Your goal
Word for word, print every entry below.

*** Exercise data ***

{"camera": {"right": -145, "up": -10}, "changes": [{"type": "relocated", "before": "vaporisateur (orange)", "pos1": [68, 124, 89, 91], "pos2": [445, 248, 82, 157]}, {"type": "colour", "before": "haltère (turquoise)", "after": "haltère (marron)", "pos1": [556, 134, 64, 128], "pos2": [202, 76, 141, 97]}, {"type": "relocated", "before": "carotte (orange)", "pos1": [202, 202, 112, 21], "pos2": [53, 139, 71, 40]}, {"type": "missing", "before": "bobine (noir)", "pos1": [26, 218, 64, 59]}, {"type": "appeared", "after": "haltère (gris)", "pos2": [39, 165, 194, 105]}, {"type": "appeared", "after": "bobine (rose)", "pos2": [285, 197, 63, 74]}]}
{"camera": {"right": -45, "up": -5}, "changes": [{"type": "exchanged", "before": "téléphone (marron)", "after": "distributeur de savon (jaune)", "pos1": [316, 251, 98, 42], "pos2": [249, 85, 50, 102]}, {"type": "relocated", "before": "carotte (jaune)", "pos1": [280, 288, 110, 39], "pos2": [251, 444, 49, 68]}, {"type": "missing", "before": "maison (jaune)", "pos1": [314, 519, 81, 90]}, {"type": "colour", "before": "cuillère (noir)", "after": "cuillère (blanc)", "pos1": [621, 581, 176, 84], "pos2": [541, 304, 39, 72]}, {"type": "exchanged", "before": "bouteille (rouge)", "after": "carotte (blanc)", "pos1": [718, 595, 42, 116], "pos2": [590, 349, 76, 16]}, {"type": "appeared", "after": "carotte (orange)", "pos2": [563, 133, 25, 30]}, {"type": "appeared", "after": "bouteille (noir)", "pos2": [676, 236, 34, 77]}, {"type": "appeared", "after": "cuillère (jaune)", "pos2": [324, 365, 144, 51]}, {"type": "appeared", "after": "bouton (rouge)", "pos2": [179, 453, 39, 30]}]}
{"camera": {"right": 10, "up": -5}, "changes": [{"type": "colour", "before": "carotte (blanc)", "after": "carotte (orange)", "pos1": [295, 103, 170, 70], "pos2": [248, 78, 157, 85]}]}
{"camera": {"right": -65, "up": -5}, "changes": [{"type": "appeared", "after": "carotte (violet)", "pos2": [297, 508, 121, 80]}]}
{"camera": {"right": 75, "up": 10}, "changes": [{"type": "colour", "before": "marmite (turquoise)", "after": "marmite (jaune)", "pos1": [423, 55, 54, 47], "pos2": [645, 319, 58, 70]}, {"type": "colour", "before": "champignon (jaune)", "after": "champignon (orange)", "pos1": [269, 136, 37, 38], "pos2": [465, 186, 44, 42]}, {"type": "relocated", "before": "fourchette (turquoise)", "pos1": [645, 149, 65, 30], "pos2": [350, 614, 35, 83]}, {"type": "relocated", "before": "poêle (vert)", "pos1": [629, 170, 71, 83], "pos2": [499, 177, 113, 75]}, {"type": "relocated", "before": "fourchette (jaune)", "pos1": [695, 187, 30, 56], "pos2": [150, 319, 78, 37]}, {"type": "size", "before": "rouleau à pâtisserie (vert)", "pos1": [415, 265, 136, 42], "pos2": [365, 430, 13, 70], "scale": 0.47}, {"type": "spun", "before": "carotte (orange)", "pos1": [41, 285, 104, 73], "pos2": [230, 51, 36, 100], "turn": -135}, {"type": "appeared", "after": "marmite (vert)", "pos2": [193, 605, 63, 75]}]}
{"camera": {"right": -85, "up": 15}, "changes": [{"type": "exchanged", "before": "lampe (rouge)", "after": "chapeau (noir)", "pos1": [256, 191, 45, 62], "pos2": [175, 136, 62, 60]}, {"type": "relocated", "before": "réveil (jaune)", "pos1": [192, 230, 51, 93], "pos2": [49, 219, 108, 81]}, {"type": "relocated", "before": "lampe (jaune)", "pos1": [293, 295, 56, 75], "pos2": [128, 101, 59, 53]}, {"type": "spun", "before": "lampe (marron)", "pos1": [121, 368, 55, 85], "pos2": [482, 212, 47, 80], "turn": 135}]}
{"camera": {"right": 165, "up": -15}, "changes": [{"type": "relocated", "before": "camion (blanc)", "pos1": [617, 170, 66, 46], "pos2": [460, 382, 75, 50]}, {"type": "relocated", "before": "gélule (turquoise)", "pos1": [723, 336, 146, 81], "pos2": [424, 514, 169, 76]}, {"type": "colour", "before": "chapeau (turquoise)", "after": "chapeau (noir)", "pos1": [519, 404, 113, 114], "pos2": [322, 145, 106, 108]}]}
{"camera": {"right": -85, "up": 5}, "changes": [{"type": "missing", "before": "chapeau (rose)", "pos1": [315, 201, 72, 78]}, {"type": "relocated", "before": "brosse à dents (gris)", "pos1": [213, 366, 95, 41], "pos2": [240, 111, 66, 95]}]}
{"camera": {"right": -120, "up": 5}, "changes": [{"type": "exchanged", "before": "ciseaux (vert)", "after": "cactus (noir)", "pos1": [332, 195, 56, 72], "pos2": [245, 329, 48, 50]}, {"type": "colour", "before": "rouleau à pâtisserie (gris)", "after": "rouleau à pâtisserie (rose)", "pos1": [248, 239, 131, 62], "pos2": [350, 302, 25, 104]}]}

*** End of Exercise data ***

Response to the task
{"camera": {"right": -145, "up": -10}, "changes": [{"type": "relocated", "before": "vaporisateur (orange)", "pos1": [68, 124, 89, 91], "pos2": [445, 248, 82, 157]}, {"type": "colour", "before": "haltère (turquoise)", "after": "haltère (marron)", "pos1": [556, 134, 64, 128], "pos2": [202, 76, 141, 97]}, {"type": "relocated", "before": "carotte (orange)", "pos1": [202, 202, 112, 21], "pos2": [53, 139, 71, 40]}, {"type": "missing", "before": "bobine (noir)", "pos1": [26, 218, 64, 59]}, {"type": "appeared", "after": "haltère (gris)", "pos2": [39, 165, 194, 105]}, {"type": "appeared", "after": "bobine (rose)", "pos2": [285, 197, 63, 74]}]}
{"camera": {"right": -45, "up": -5}, "changes": [{"type": "exchanged", "before": "téléphone (marron)", "after": "distributeur de savon (jaune)", "pos1": [316, 251, 98, 42], "pos2": [249, 85, 50, 102]}, {"type": "relocated", "before": "carotte (jaune)", "pos1": [280, 288, 110, 39], "pos2": [251, 444, 49, 68]}, {"type": "missing", "before": "maison (jaune)", "pos1": [314, 519, 81, 90]}, {"type": "colour", "before": "cuillère (noir)", "after": "cuillère (blanc)", "pos1": [621, 581, 176, 84], "pos2": [541, 304, 39, 72]}, {"type": "exchanged", "before": "bouteille (rouge)", "after": "carotte (blanc)", "pos1": [718, 595, 42, 116], "pos2": [590, 349, 76, 16]}, {"type": "appeared", "after": "carotte (orange)", "pos2": [563, 133, 25, 30]}, {"type": "appeared", "after": "bouteille (noir)", "pos2": [676, 236, 34, 77]}, {"type": "appeared", "after": "cuillère (jaune)", "pos2": [324, 365, 144, 51]}, {"type": "appeared", "after": "bouton (rouge)", "pos2": [179, 453, 39, 30]}]}
{"camera": {"right": 10, "up": -5}, "changes": [{"type": "colour", "before": "carotte (blanc)", "after": "carotte (orange)", "pos1": [295, 103, 170, 70], "pos2": [248, 78, 157, 85]}]}
{"camera": {"right": -65, "up": -5}, "changes": [{"type": "appeared", "after": "carotte (violet)", "pos2": [297, 508, 121, 80]}]}
{"camera": {"right": 75, "up": 10}, "changes": [{"type": "colour", "before": "marmite (turquoise)", "after": "marmite (jaune)", "pos1": [423, 55, 54, 47], "pos2": [645, 319, 58, 70]}, {"type": "colour", "before": "champignon (jaune)", "after": "champignon (orange)", "pos1": [269, 136, 37, 38], "pos2": [465, 186, 44, 42]}, {"type": "relocated", "before": "fourchette (turquoise)", "pos1": [645, 149, 65, 30], "pos2": [350, 614, 35, 83]}, {"type": "relocated", "before": "poêle (vert)", "pos1": [629, 170, 71, 83], "pos2": [499, 177, 113, 75]}, {"type": "relocated", "before": "fourchette (jaune)", "pos1": [695, 187, 30, 56], "pos2": [150, 319, 78, 37]}, {"type": "size", "before": "rouleau à pâtisserie (vert)", "pos1": [415, 265, 136, 42], "pos2": [365, 430, 13, 70], "scale": 0.47}, {"type": "spun", "before": "carotte (orange)", "pos1": [41, 285, 104, 73], "pos2": [230, 51, 36, 100], "turn": -135}, {"type": "appeared", "after": "marmite (vert)", "pos2": [193, 605, 63, 75]}]}
{"camera": {"right": -85, "up": 15}, "changes": [{"type": "exchanged", "before": "lampe (rouge)", "after": "chapeau (noir)", "pos1": [256, 191, 45, 62], "pos2": [175, 136, 62, 60]}, {"type": "relocated", "before": "réveil (jaune)", "pos1": [192, 230, 51, 93], "pos2": [49, 219, 108, 81]}, {"type": "relocated", "before": "lampe (jaune)", "pos1": [293, 295, 56, 75], "pos2": [128, 101, 59, 53]}, {"type": "spun", "before": "lampe (marron)", "pos1": [121, 368, 55, 85], "pos2": [482, 212, 47, 80], "turn": 135}]}
{"camera": {"right": 165, "up": -15}, "changes": [{"type": "relocated", "before": "camion (blanc)", "pos1": [617, 170, 66, 46], "pos2": [460, 382, 75, 50]}, {"type": "relocated", "before": "gélule (turquoise)", "pos1": [723, 336, 146, 81], "pos2": [424, 514, 169, 76]}, {"type": "colour", "before": "chapeau (turquoise)", "after": "chapeau (noir)", "pos1": [519, 404, 113, 114], "pos2": [322, 145, 106, 108]}]}
{"camera": {"right": -85, "up": 5}, "changes": [{"type": "missing", "before": "chapeau (rose)", "pos1": [315, 201, 72, 78]}, {"type": "relocated", "before": "brosse à dents (gris)", "pos1": [213, 366, 95, 41], "pos2": [240, 111, 66, 95]}]}
{"camera": {"right": -120, "up": 5}, "changes": [{"type": "exchanged", "before": "ciseaux (vert)", "after": "cactus (noir)", "pos1": [332, 195, 56, 72], "pos2": [245, 329, 48, 50]}, {"type": "colour", "before": "rouleau à pâtisserie (gris)", "after": "rouleau à pâtisserie (rose)", "pos1": [248, 239, 131, 62], "pos2": [350, 302, 25, 104]}]}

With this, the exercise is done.